PROBLEM DESCRIPTION: All of the records below must be output exactly, with no pictures carried over.

^^^^^^^^^^^^^^^^

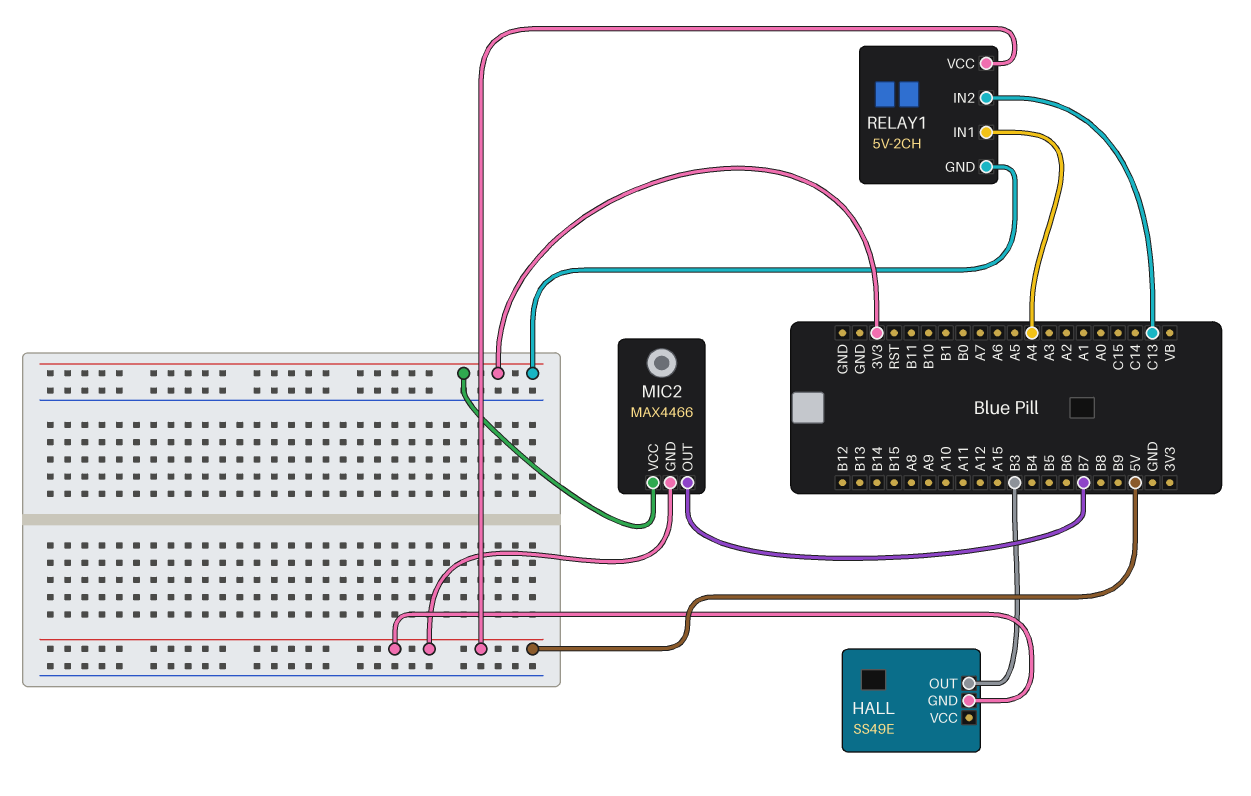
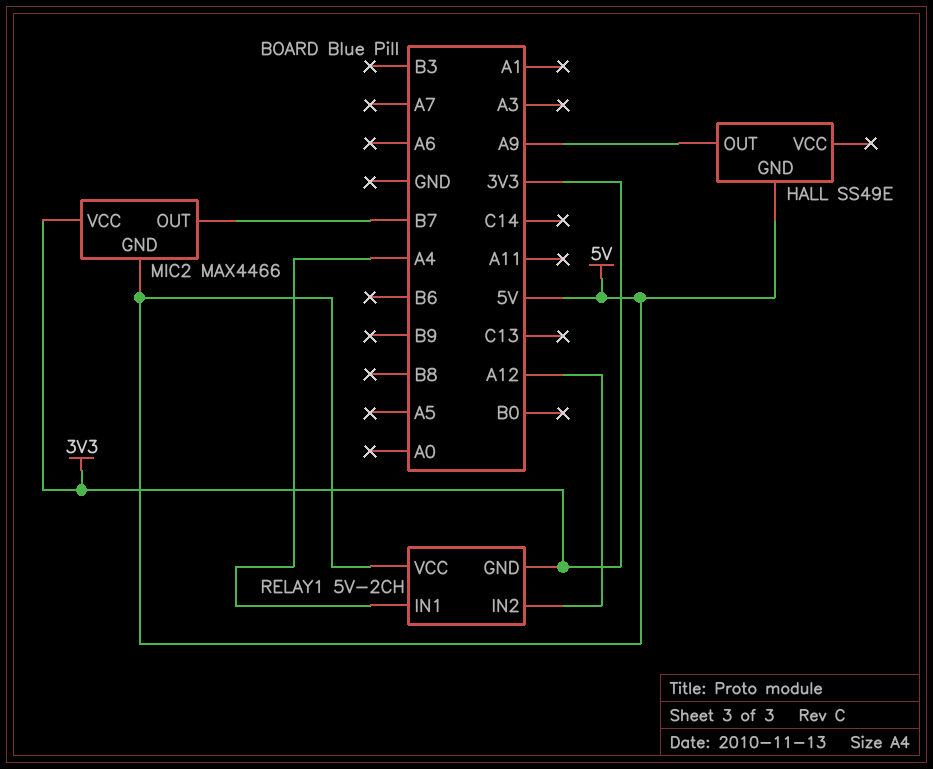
HALL pin OUT: B3 -> A9
RELAY1 pin IN2: C13 -> A12

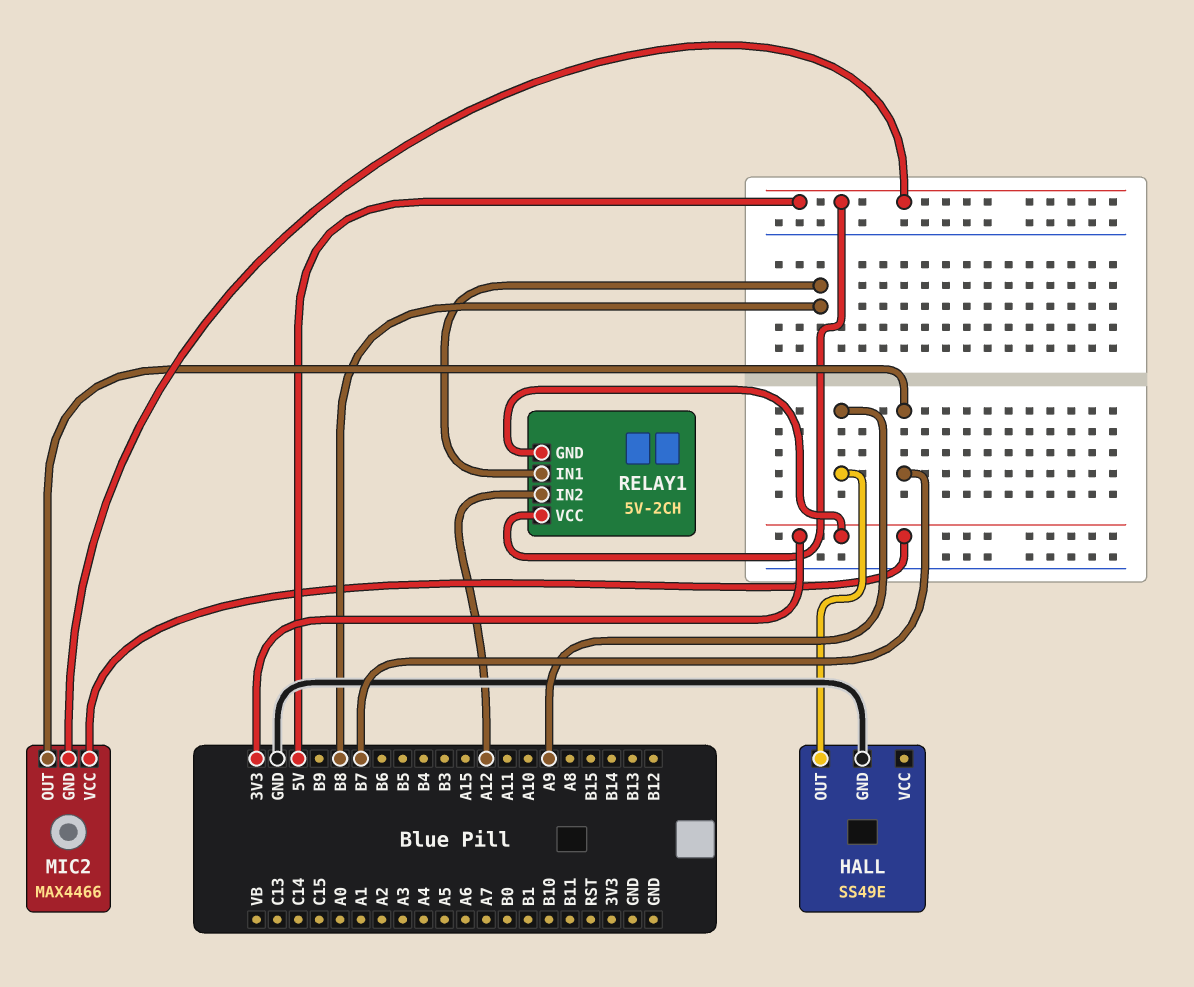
HALL pin GND: 5V -> GND
RELAY1 pin IN1: A4 -> B8

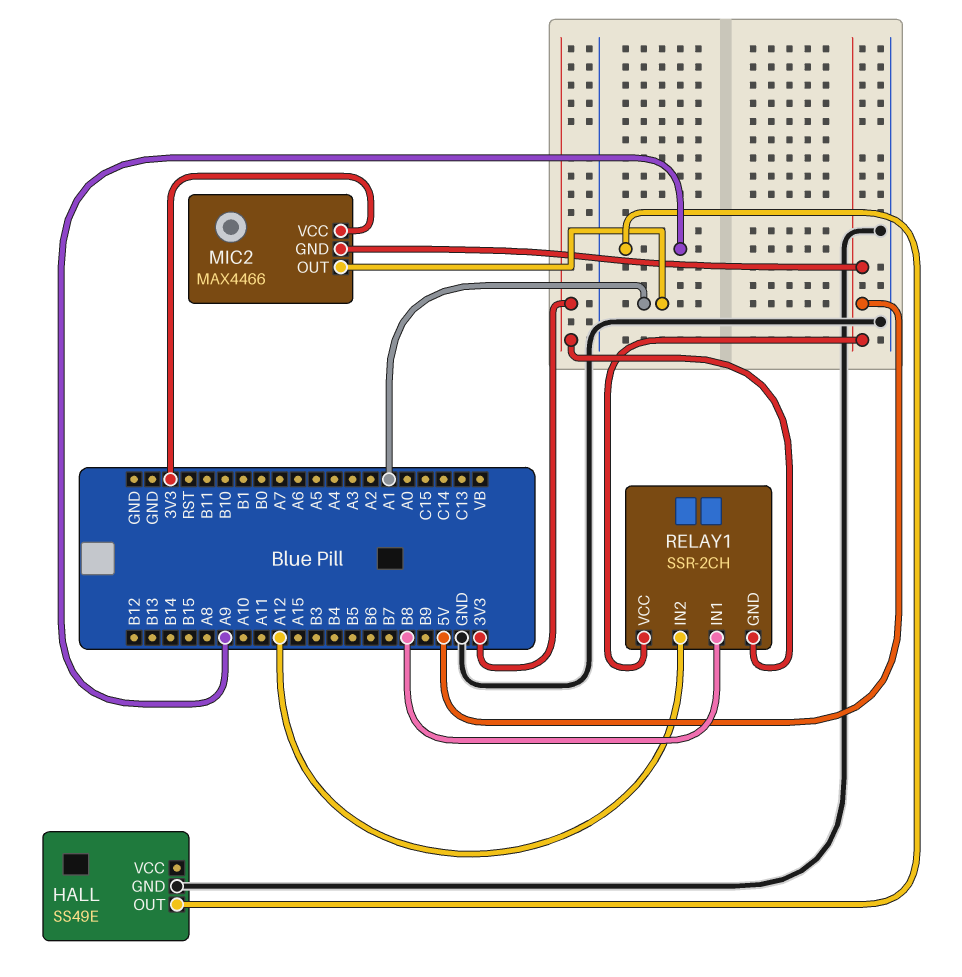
MIC2 pin OUT: B7 -> A1
RELAY1: 5V-2CH -> SSR-2CH

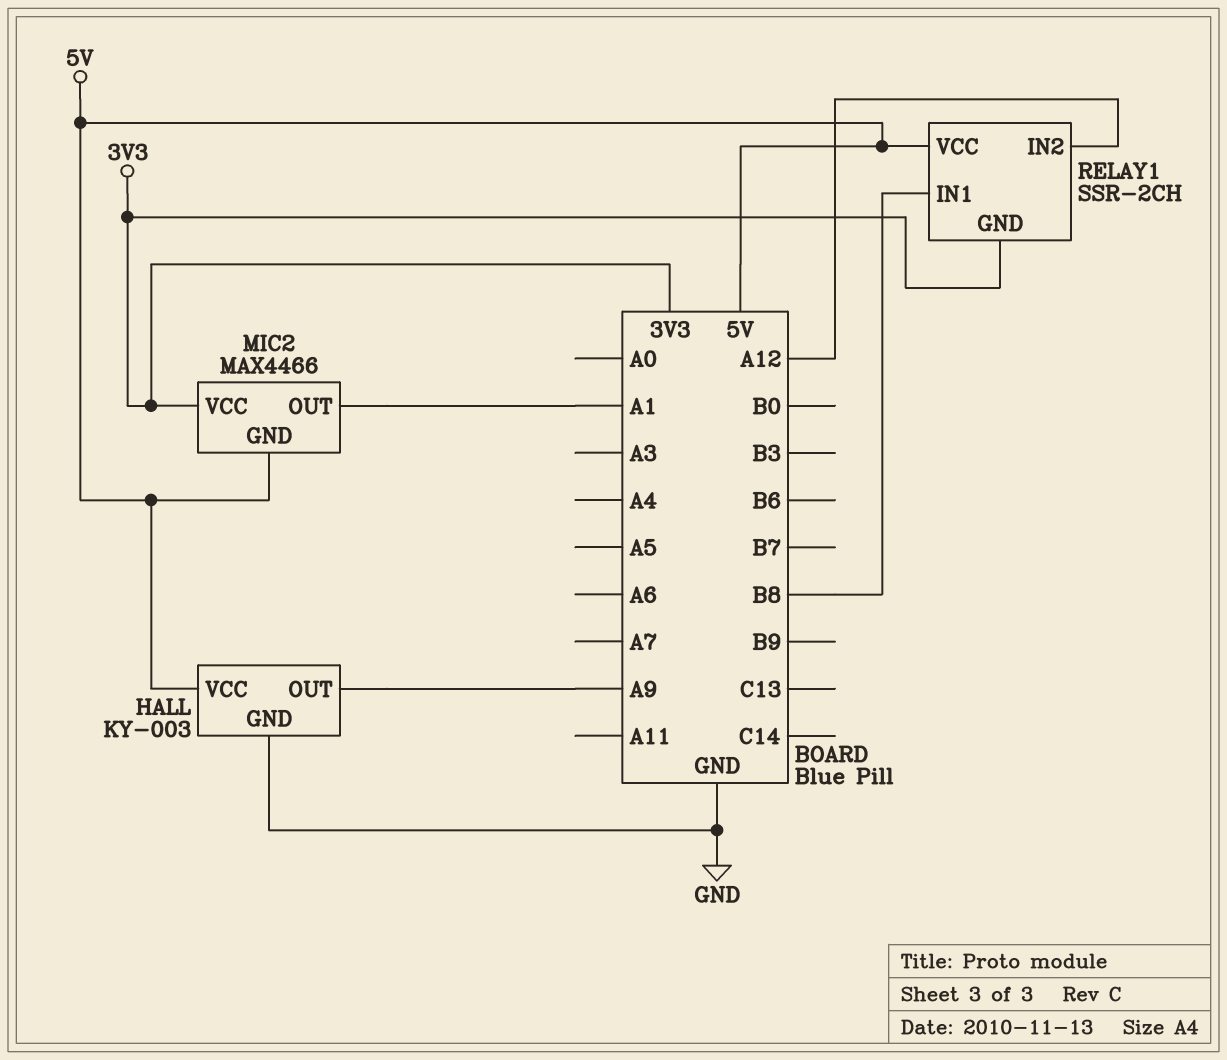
HALL: SS49E -> KY-003
HALL pin VCC: none -> 5V

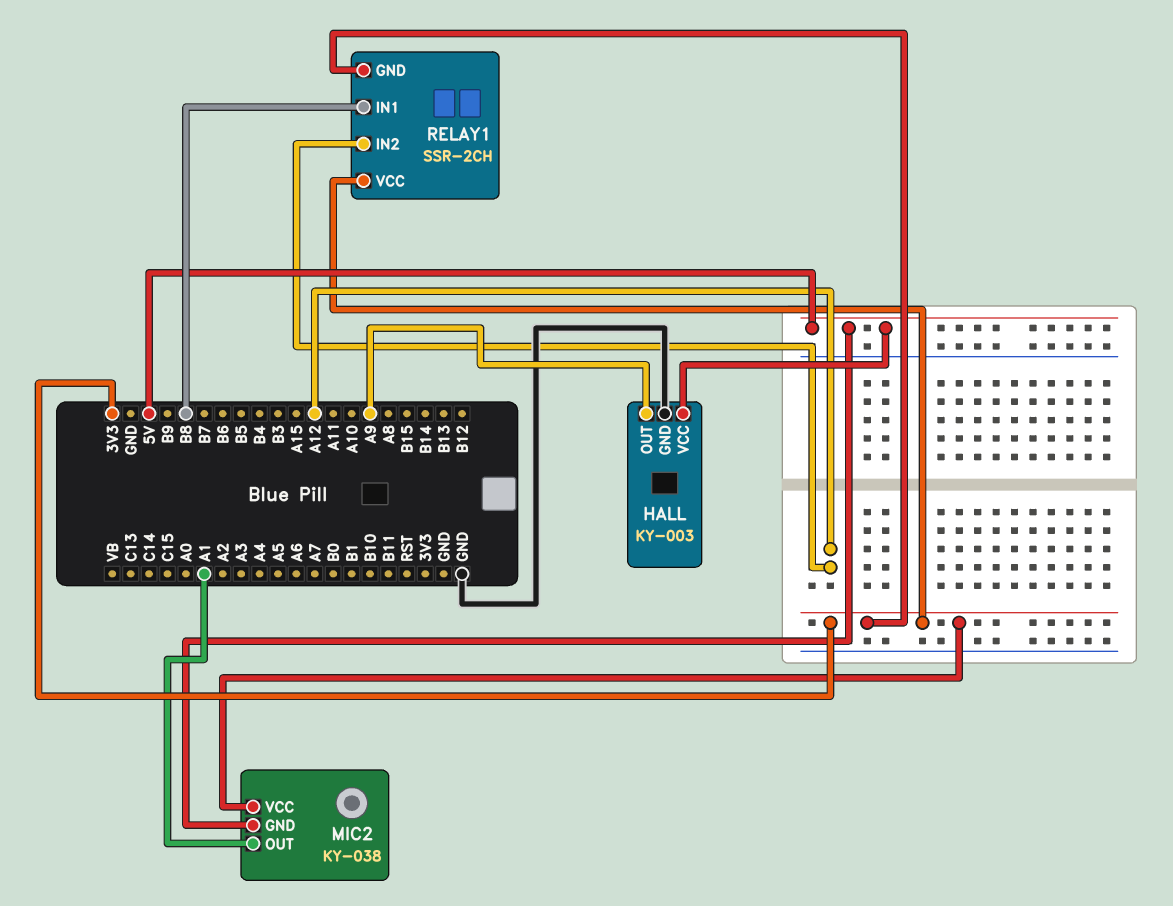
MIC2: MAX4466 -> KY-038
RELAY1 pin VCC: 5V -> 3V3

^^^^^^^^^^^^^^^^

ANSWER TO THIS PROBLEM:
HALL pin OUT: B3 -> A9
RELAY1 pin IN2: C13 -> A12

HALL pin GND: 5V -> GND
RELAY1 pin IN1: A4 -> B8

MIC2 pin OUT: B7 -> A1
RELAY1: 5V-2CH -> SSR-2CH

HALL: SS49E -> KY-003
HALL pin VCC: none -> 5V

MIC2: MAX4466 -> KY-038
RELAY1 pin VCC: 5V -> 3V3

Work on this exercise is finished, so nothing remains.